[Change detection data]
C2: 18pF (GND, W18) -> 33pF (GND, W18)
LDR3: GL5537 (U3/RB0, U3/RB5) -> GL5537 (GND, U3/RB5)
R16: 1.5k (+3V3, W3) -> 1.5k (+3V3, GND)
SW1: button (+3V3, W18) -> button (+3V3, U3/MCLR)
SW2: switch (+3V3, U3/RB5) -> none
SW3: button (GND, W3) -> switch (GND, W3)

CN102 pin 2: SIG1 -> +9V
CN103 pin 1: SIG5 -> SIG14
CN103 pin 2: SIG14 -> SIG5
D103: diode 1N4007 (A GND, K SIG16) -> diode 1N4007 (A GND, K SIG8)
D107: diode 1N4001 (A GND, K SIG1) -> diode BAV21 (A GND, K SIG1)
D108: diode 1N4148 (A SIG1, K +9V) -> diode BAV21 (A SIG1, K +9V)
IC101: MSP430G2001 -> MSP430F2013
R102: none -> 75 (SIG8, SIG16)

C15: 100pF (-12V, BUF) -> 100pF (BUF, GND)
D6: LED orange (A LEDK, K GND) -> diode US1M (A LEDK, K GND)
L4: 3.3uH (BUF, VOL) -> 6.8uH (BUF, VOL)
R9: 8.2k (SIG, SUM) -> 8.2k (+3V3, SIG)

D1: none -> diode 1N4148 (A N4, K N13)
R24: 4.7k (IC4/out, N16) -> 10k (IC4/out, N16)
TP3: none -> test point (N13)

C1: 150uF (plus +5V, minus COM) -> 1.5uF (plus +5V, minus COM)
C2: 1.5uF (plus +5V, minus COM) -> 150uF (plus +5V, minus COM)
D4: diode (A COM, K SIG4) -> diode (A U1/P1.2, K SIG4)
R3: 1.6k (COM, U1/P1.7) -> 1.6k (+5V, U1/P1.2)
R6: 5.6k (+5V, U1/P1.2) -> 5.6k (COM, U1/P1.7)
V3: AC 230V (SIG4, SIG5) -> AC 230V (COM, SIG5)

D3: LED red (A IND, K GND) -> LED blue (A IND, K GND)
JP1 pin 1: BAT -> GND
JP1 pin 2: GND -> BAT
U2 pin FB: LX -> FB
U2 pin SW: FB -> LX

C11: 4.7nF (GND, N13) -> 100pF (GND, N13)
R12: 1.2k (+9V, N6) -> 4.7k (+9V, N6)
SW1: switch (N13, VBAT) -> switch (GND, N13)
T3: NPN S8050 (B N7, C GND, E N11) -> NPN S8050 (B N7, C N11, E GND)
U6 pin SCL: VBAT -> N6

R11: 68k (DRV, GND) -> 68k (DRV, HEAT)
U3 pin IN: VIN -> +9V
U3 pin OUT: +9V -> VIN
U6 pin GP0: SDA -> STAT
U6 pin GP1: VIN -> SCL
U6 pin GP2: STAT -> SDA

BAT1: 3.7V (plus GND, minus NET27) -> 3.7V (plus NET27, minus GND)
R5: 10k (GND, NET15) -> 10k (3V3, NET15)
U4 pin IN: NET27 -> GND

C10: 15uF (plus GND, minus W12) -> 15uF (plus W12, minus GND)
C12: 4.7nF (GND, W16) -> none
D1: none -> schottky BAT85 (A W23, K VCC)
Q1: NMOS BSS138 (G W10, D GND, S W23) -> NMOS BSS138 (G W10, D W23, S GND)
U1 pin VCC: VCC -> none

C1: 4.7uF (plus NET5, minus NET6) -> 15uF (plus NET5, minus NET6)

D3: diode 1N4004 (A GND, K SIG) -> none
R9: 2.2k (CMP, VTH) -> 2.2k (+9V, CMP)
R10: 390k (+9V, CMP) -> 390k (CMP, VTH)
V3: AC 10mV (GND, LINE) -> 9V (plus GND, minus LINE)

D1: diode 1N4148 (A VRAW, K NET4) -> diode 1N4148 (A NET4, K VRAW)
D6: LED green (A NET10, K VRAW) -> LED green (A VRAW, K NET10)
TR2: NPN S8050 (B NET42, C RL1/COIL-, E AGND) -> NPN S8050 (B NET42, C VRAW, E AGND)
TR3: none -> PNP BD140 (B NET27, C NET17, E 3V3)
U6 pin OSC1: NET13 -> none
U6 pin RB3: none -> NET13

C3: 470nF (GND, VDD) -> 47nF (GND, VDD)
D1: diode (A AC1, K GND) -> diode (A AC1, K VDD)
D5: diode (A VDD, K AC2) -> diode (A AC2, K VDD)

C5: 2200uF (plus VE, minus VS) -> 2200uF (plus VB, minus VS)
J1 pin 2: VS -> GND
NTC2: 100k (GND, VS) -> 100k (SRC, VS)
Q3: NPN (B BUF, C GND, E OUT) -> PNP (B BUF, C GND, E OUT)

§ **EXERCISE OBJECTIVE**:
Your task is to collect every line above that contains the word "button".

§ **EXERCISE OUTPUT**:
SW1: button (+3V3, W18) -> button (+3V3, U3/MCLR)
SW3: button (GND, W3) -> switch (GND, W3)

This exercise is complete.